┌──
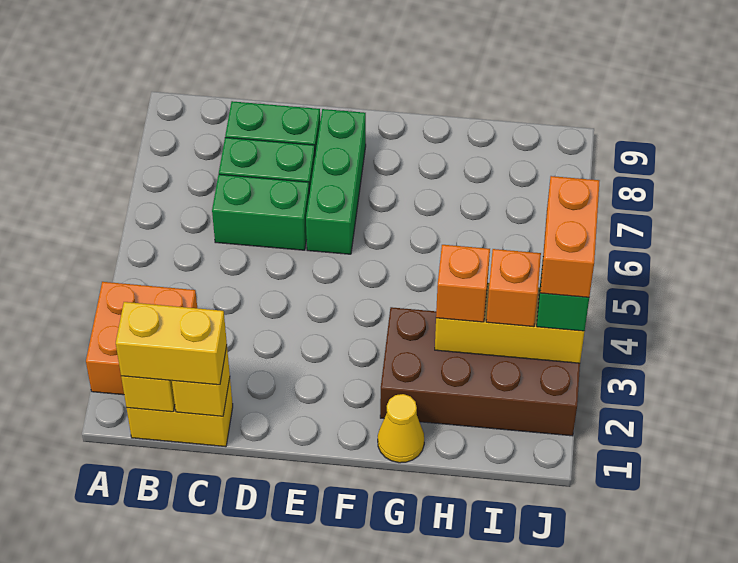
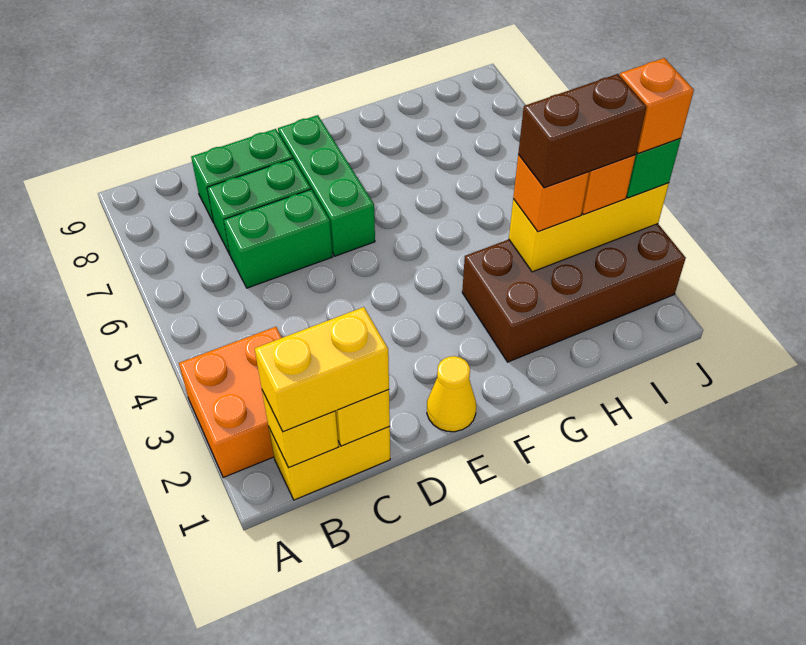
yellow cone G1 level 1 -> yellow cone E1 level 1
none -> brown brick H3:I3 level 4
orange brick J3:J4 level 4 -> orange brick J3 level 4

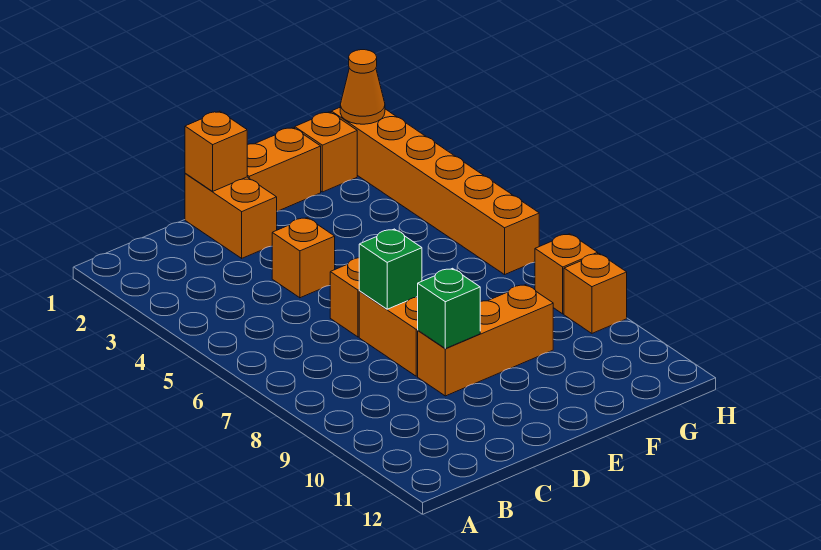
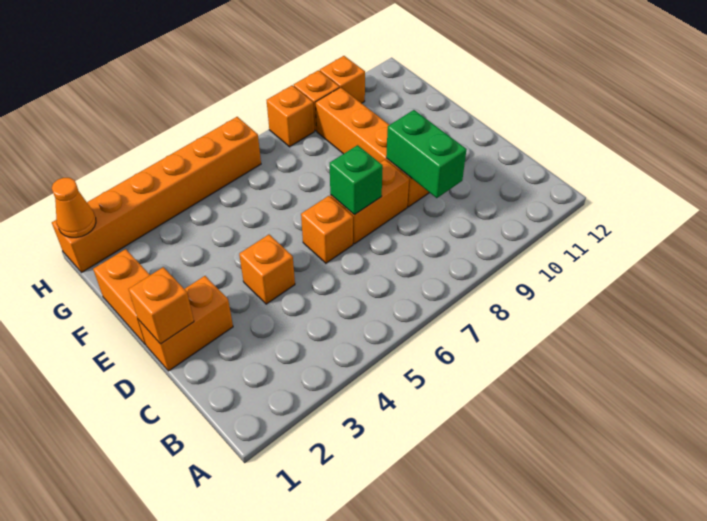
orange brick D9:F9 level 1 -> orange brick D9:G9 level 1
green brick D9 level 2 -> green brick C9:D9 level 2
orange brick G1 level 1 -> orange brick H10 level 1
└──
TASK DETAILS -> Repeat word for word the lines starting at the one with "orange brick J3:J4" and ending at the final line of the records above, both included; no pictures.

RESPONSE AREA ->
orange brick J3:J4 level 4 -> orange brick J3 level 4

orange brick D9:F9 level 1 -> orange brick D9:G9 level 1
green brick D9 level 2 -> green brick C9:D9 level 2
orange brick G1 level 1 -> orange brick H10 level 1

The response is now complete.